[Opening PROVIDED RECORDS section]

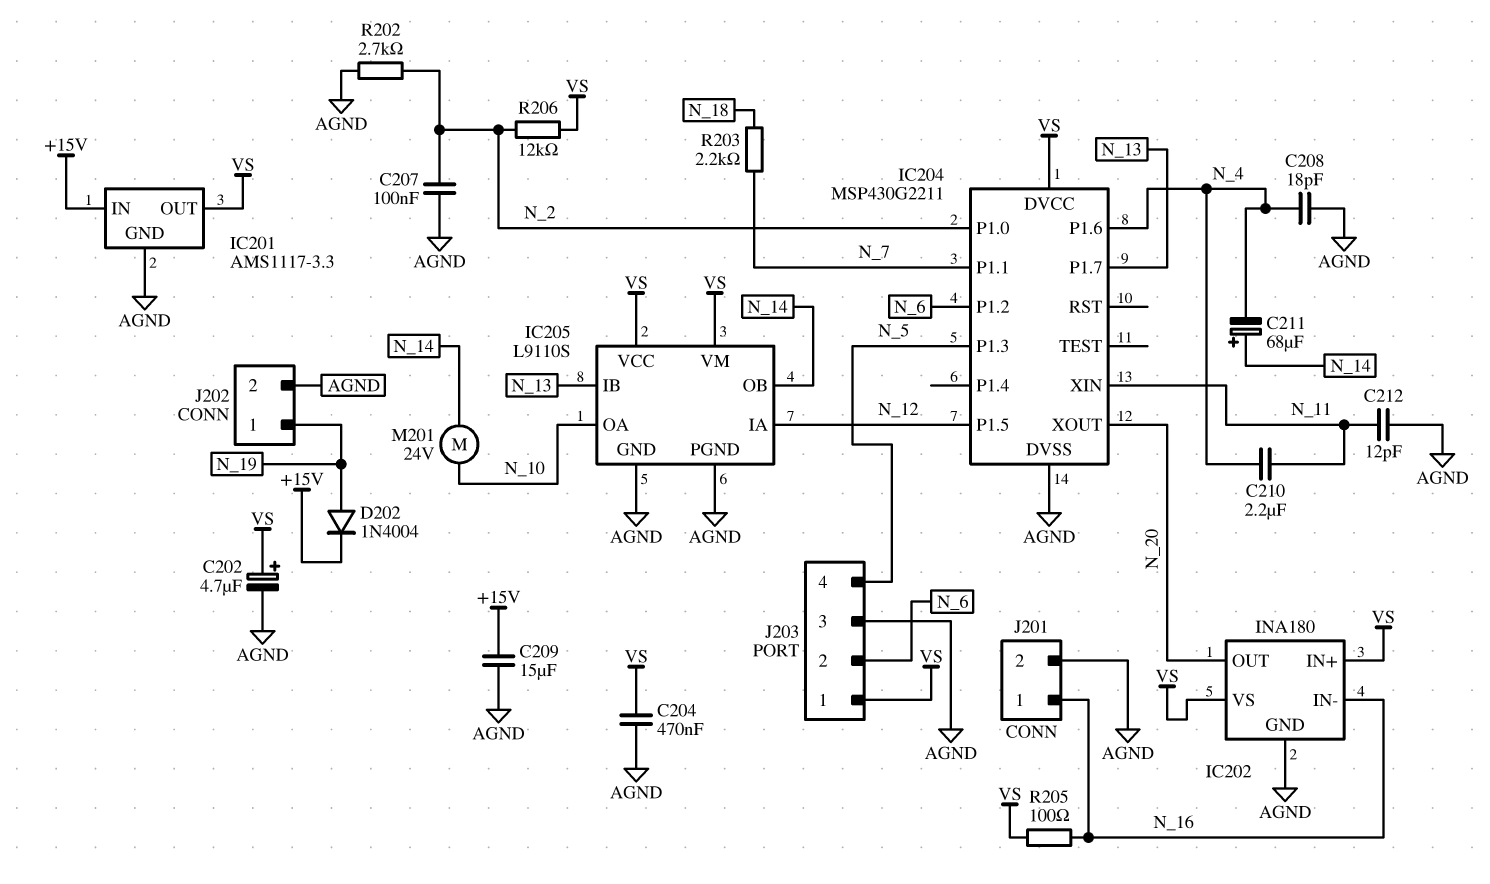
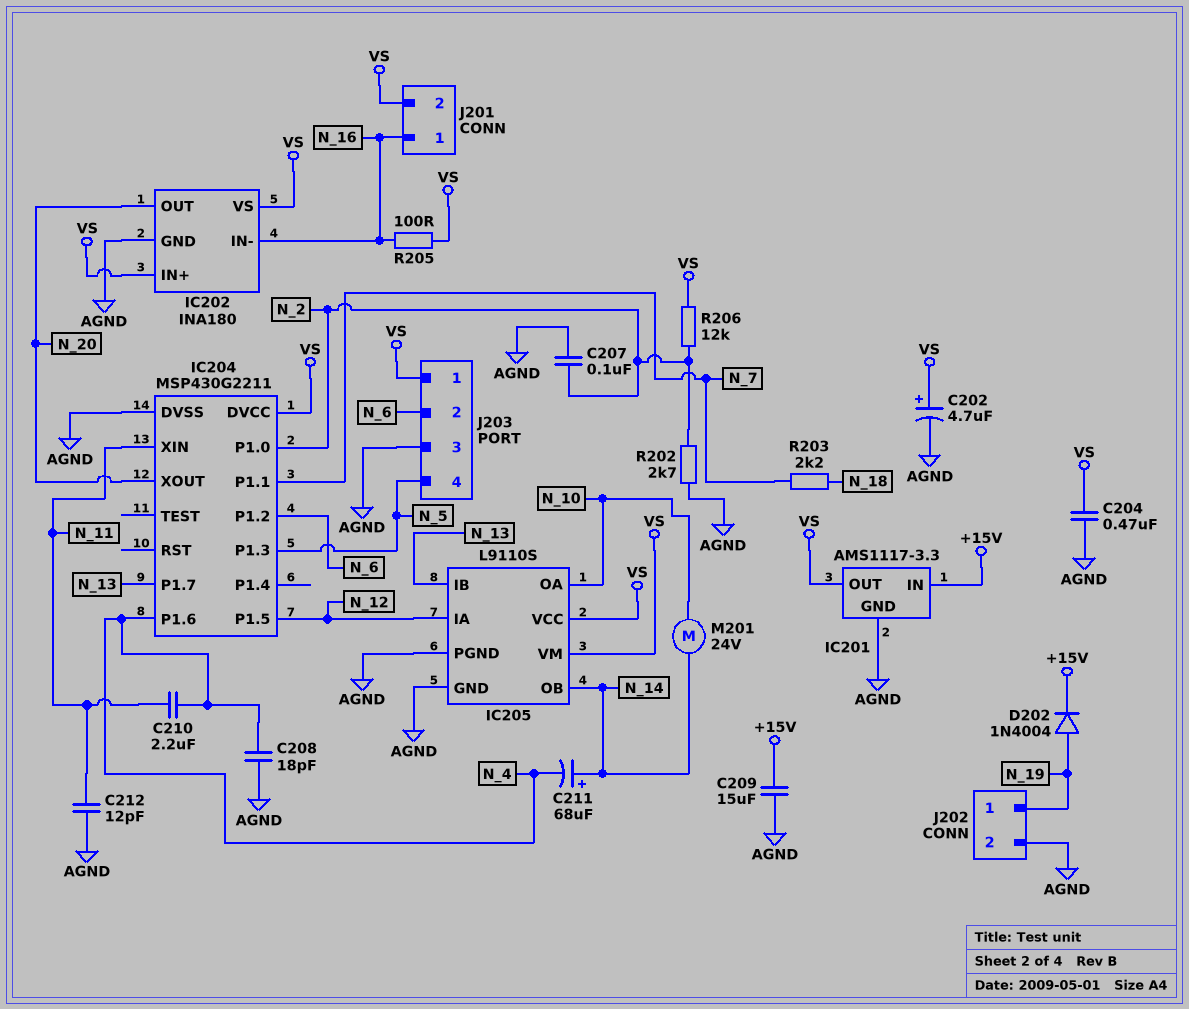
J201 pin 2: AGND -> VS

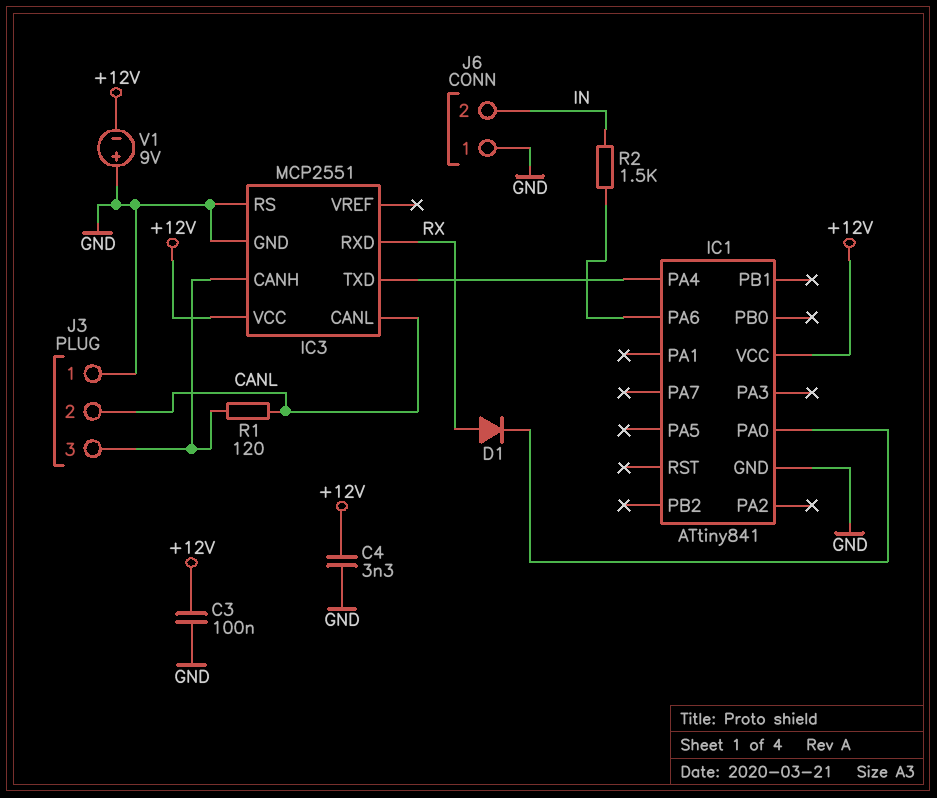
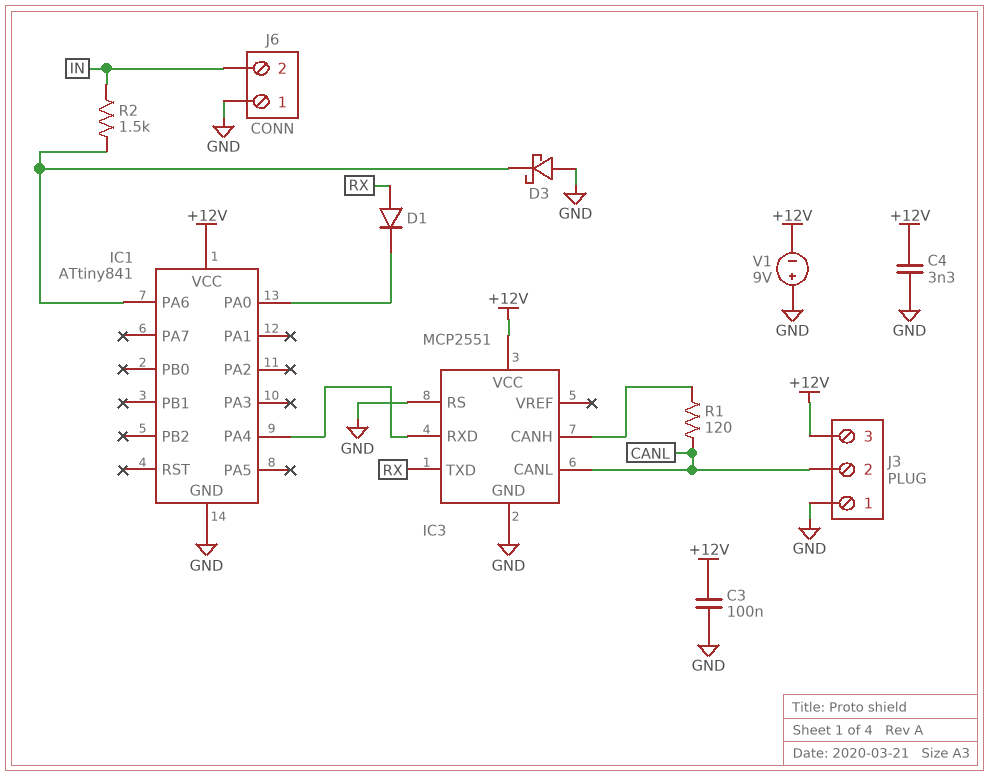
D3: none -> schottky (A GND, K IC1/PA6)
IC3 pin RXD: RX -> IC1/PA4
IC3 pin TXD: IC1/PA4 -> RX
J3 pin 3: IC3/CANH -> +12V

[Closing PROVIDED RECORDS section]

### [ASSIGNMENT]
The reply must consist solely of the lines from the one containing "D3: none -> schottky (A GND, K IC1/PA6)" through the last line of the data, reproduced exactly.

### [EXERCISE RESULT]
D3: none -> schottky (A GND, K IC1/PA6)
IC3 pin RXD: RX -> IC1/PA4
IC3 pin TXD: IC1/PA4 -> RX
J3 pin 3: IC3/CANH -> +12V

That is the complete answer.